Write out exactly the lines from the one that contains "(553, 298) = (801, 339): yellow" down to the last line of the material below, keeping both ends and omitting pictures.

__Extracted records__
###

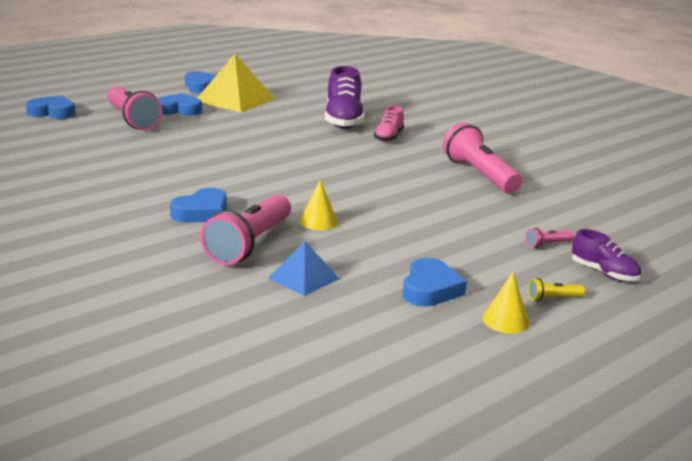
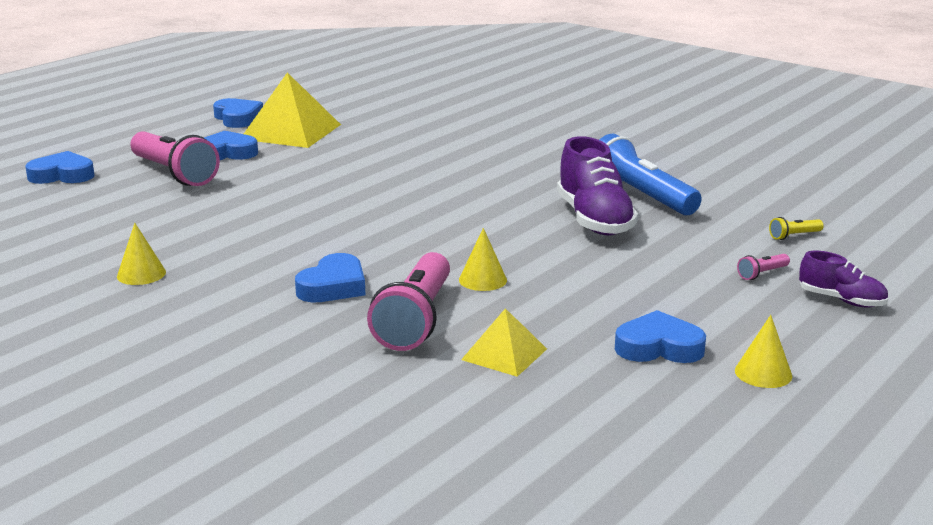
camera: 10 degrees left, 0 degrees up
(67, 186) = (141, 274): none -> yellow cone
(304, 278) = (504, 354): blue pyramid -> yellow pyramid
(343, 120) = (441, 144): purple shoe -> purple shoe (594, 220)
(388, 137) = (508, 160): pink shoe -> none
(430, 289) = (658, 347): blue heart -> blue heart turned 90 degrees counterclockwise
(480, 175) = (641, 196): pink flashlight -> blue flashlight
(553, 298) = (801, 339): yellow flashlight -> yellow flashlight (794, 236)

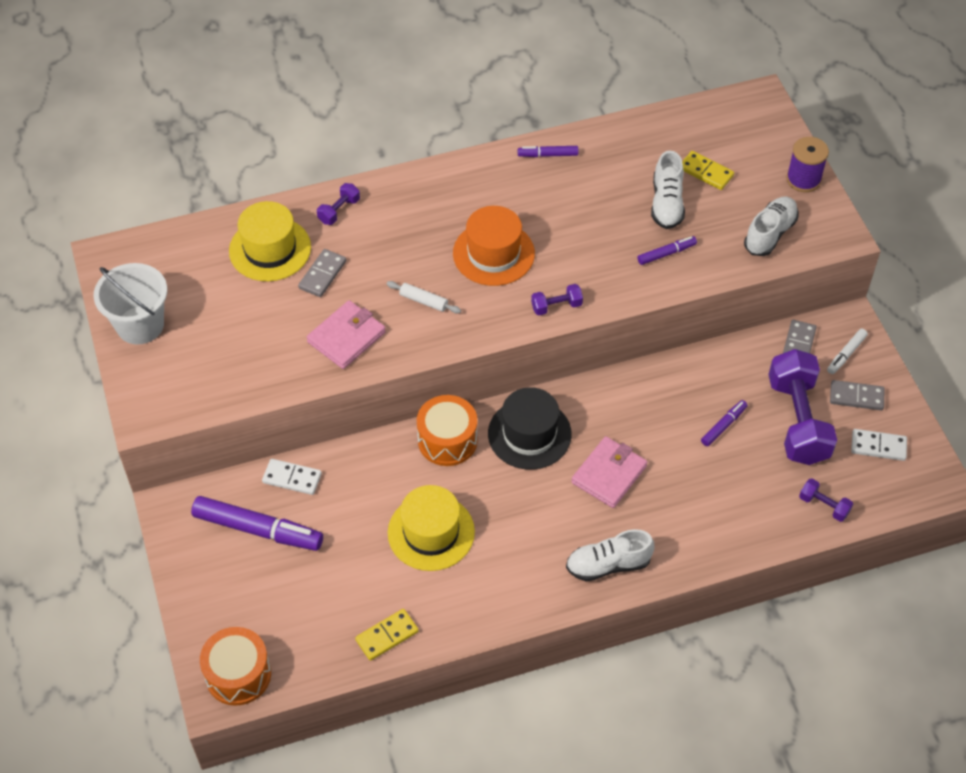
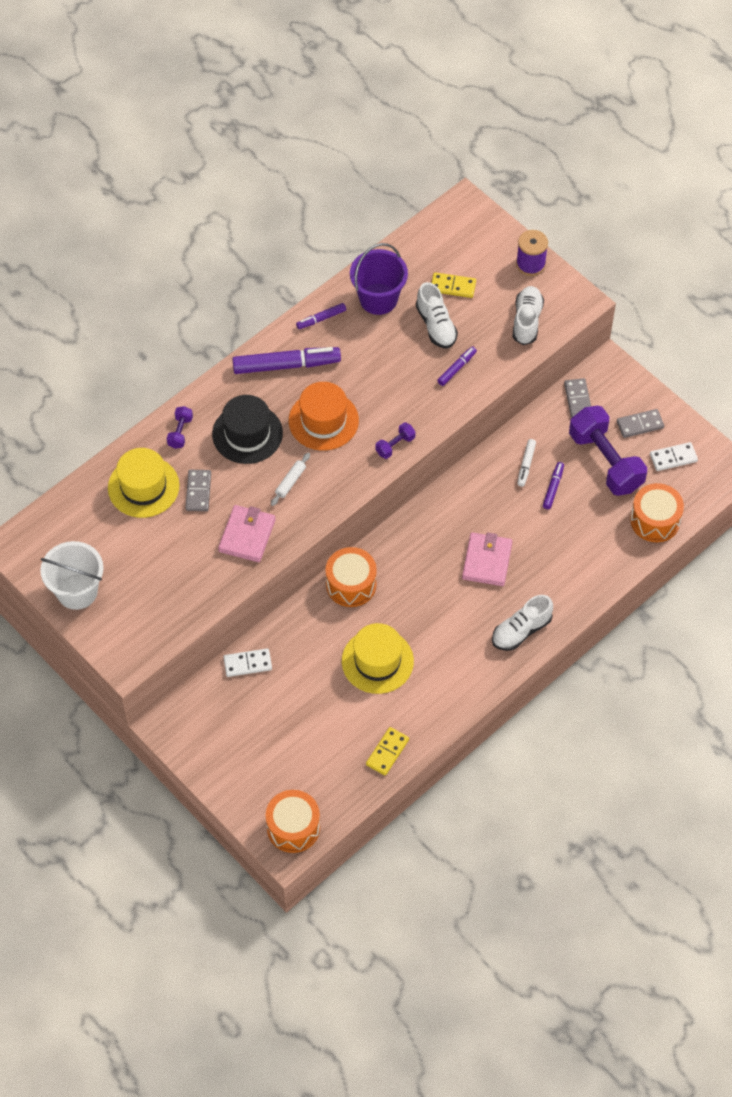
camera: 25 degrees left, 5 degrees up
(258, 529) = (244, 714): purple marker -> purple marker (286, 365)
(423, 301) = (290, 482): white rolling pin -> white rolling pin turned 60 degrees counterclockwise
(529, 434) = (411, 554): black hat -> black hat (247, 434)
(619, 157) = (378, 299): none -> purple bucket
(824, 505) = (655, 520): purple dumbbell -> orange drum
(846, 354) = (617, 393): white marker -> white marker (526, 465)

###

__Reply to the exercise__
(553, 298) = (801, 339): yellow flashlight -> yellow flashlight (794, 236)

camera: 25 degrees left, 5 degrees up
(258, 529) = (244, 714): purple marker -> purple marker (286, 365)
(423, 301) = (290, 482): white rolling pin -> white rolling pin turned 60 degrees counterclockwise
(529, 434) = (411, 554): black hat -> black hat (247, 434)
(619, 157) = (378, 299): none -> purple bucket
(824, 505) = (655, 520): purple dumbbell -> orange drum
(846, 354) = (617, 393): white marker -> white marker (526, 465)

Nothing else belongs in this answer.